◆ Exercise brief ◆
Reproduce the data below line for line, word for word, and omit the pictures.

◆ Dataset ◆
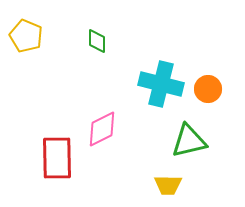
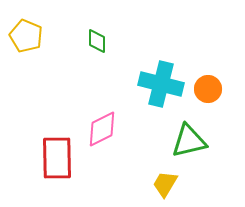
yellow trapezoid: moved 3 px left, 1 px up; rotated 120 degrees clockwise
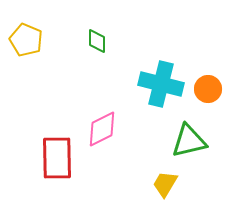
yellow pentagon: moved 4 px down
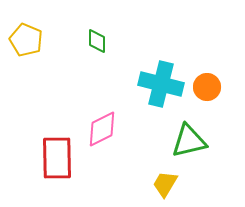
orange circle: moved 1 px left, 2 px up
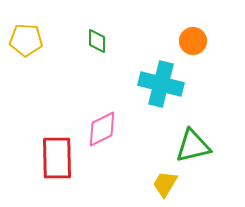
yellow pentagon: rotated 20 degrees counterclockwise
orange circle: moved 14 px left, 46 px up
green triangle: moved 4 px right, 5 px down
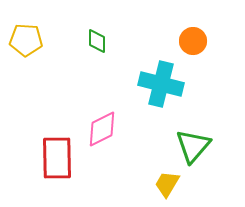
green triangle: rotated 36 degrees counterclockwise
yellow trapezoid: moved 2 px right
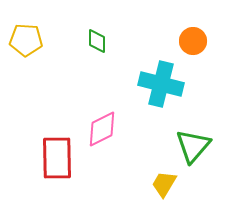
yellow trapezoid: moved 3 px left
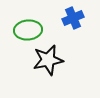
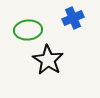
black star: rotated 28 degrees counterclockwise
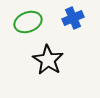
green ellipse: moved 8 px up; rotated 16 degrees counterclockwise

◆ Answer to this task ◆
yellow trapezoid: moved 3 px left, 1 px up; rotated 120 degrees clockwise
yellow pentagon: moved 4 px down
orange circle: moved 1 px left, 2 px up
yellow pentagon: rotated 20 degrees counterclockwise
orange circle: moved 14 px left, 46 px up
green triangle: moved 4 px right, 5 px down
green triangle: rotated 36 degrees counterclockwise
yellow trapezoid: moved 2 px right
yellow trapezoid: moved 3 px left
black star: rotated 28 degrees counterclockwise
green ellipse: moved 8 px up; rotated 16 degrees counterclockwise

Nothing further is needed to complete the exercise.